Data for this exercise:
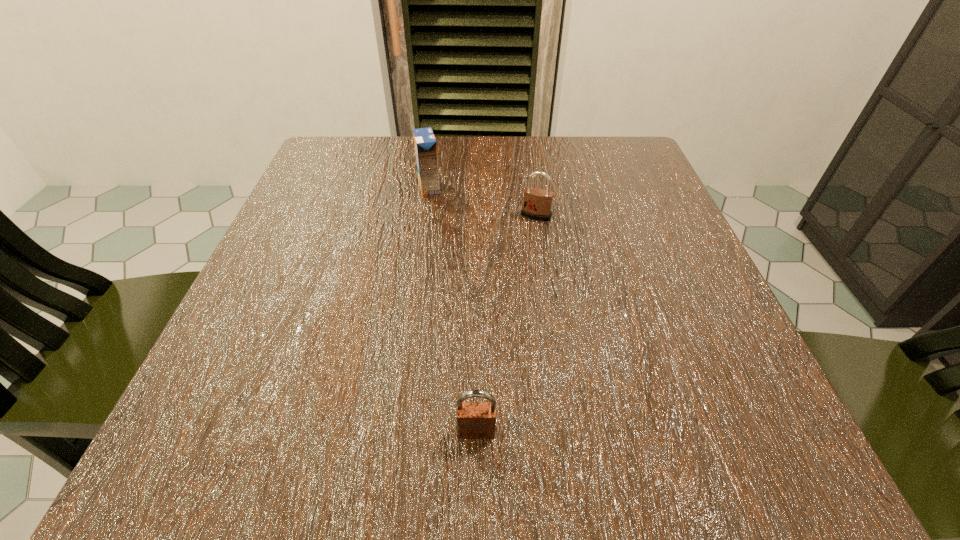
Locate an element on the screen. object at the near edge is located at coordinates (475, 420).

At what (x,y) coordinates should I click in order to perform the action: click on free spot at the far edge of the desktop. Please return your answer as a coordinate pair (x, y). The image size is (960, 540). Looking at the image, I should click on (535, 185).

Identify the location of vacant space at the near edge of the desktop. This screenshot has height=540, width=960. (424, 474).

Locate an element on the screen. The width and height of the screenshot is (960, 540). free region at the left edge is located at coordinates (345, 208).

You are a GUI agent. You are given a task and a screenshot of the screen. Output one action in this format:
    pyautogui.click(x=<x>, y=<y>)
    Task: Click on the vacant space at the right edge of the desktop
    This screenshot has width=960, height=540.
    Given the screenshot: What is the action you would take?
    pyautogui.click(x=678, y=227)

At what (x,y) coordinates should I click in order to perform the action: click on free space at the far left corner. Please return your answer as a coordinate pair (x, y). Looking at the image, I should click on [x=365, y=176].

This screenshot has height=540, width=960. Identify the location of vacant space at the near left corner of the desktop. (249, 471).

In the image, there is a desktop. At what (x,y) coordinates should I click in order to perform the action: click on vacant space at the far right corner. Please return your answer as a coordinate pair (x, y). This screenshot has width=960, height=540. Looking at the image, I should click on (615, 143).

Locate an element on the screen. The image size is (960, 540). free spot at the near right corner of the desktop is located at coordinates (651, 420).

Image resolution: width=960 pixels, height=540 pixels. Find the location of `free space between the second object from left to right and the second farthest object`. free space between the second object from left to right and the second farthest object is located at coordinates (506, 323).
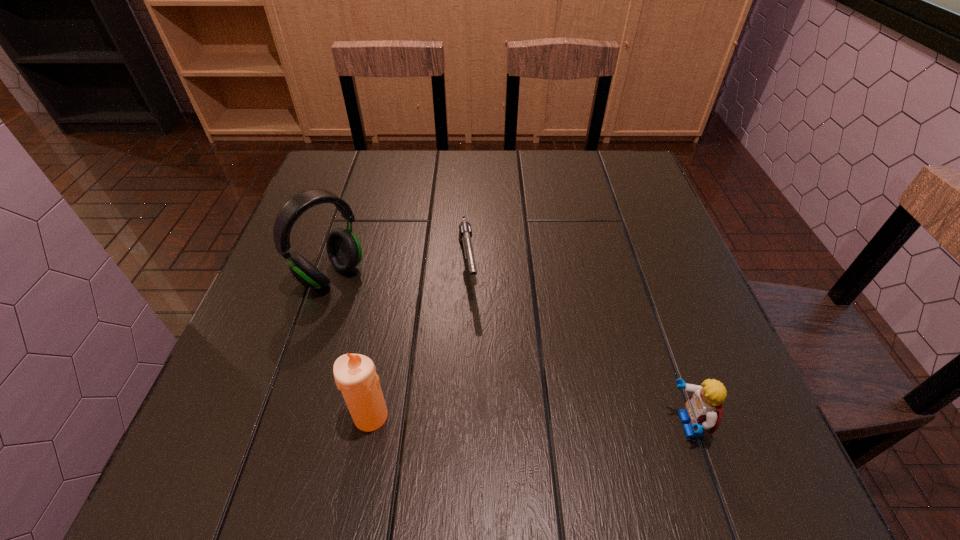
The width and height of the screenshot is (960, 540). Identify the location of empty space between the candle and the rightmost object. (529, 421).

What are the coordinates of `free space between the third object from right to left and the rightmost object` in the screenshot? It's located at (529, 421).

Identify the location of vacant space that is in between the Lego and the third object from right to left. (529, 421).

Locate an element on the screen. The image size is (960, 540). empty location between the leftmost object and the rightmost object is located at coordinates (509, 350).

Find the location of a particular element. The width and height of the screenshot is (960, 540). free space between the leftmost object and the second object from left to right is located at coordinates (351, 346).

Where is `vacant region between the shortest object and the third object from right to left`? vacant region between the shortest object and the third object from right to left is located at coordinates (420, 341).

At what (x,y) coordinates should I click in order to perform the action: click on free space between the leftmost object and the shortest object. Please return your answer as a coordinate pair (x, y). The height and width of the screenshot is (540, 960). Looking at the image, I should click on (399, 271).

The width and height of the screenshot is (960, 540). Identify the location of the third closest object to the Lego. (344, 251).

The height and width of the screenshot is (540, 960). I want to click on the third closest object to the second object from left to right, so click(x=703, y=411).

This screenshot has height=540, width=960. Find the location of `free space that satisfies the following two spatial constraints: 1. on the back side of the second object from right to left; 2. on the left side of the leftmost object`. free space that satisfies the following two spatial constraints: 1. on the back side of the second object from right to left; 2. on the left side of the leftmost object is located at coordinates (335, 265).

* * *

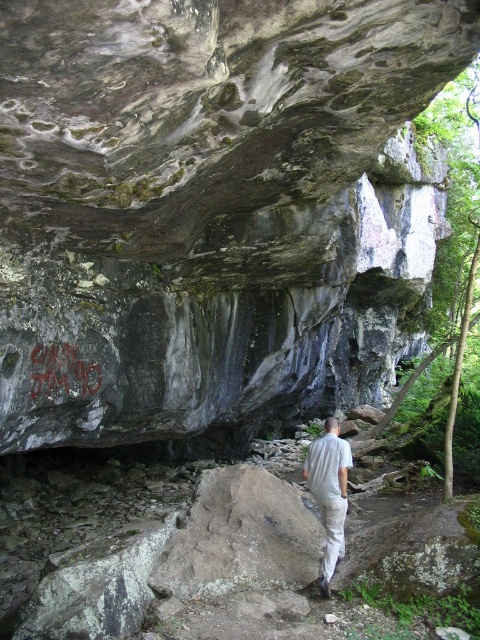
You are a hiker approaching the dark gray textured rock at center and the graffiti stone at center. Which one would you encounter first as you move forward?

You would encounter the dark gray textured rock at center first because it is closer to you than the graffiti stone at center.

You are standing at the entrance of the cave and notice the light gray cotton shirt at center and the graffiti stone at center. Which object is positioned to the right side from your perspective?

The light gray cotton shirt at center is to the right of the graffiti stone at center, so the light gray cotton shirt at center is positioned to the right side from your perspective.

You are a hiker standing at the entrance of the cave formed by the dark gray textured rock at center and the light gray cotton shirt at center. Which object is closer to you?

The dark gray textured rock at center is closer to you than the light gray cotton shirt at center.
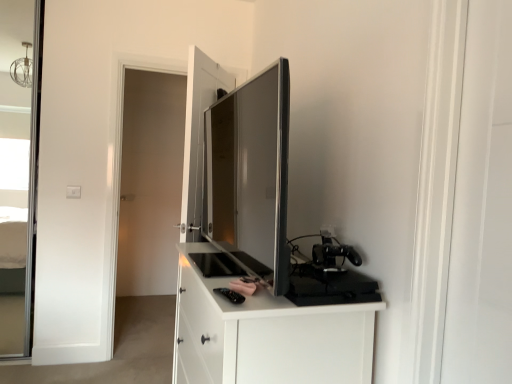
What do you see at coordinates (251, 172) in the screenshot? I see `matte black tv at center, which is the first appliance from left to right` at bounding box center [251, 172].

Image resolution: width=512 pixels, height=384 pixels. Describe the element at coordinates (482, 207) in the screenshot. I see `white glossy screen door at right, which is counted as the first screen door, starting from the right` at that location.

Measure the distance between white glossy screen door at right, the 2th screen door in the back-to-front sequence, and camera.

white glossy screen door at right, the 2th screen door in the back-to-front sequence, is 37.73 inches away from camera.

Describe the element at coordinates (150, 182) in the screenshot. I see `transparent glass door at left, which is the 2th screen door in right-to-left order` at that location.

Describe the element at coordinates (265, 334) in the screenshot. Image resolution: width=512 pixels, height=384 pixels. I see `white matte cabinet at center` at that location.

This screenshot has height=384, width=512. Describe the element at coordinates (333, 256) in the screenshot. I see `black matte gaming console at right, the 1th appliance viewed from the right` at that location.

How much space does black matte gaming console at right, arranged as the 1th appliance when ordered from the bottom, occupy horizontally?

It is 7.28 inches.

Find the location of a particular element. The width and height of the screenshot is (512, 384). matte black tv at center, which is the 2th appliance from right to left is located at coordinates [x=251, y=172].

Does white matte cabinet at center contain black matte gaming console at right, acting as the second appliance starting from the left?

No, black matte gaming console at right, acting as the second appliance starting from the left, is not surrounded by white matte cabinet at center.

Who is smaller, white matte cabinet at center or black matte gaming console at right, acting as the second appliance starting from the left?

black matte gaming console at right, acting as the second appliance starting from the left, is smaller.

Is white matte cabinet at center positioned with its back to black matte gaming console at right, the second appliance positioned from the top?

Task directions:
Copy the entries from the line with "Locate an element on the screen. object" up to and including the line with "pyautogui.click(x=678, y=227)", replacing "vacant space" with "empty area" and changing nothing else.

The reply:
Locate an element on the screen. object at the near edge is located at coordinates (475, 420).

At what (x,y) coordinates should I click in order to perform the action: click on free spot at the far edge of the desktop. Please return your answer as a coordinate pair (x, y). The image size is (960, 540). Looking at the image, I should click on (535, 185).

Identify the location of empty area at the near edge of the desktop. This screenshot has height=540, width=960. (424, 474).

Locate an element on the screen. The width and height of the screenshot is (960, 540). free region at the left edge is located at coordinates (345, 208).

You are a GUI agent. You are given a task and a screenshot of the screen. Output one action in this format:
    pyautogui.click(x=<x>, y=<y>)
    Task: Click on the empty area at the right edge of the desktop
    This screenshot has width=960, height=540.
    Given the screenshot: What is the action you would take?
    pyautogui.click(x=678, y=227)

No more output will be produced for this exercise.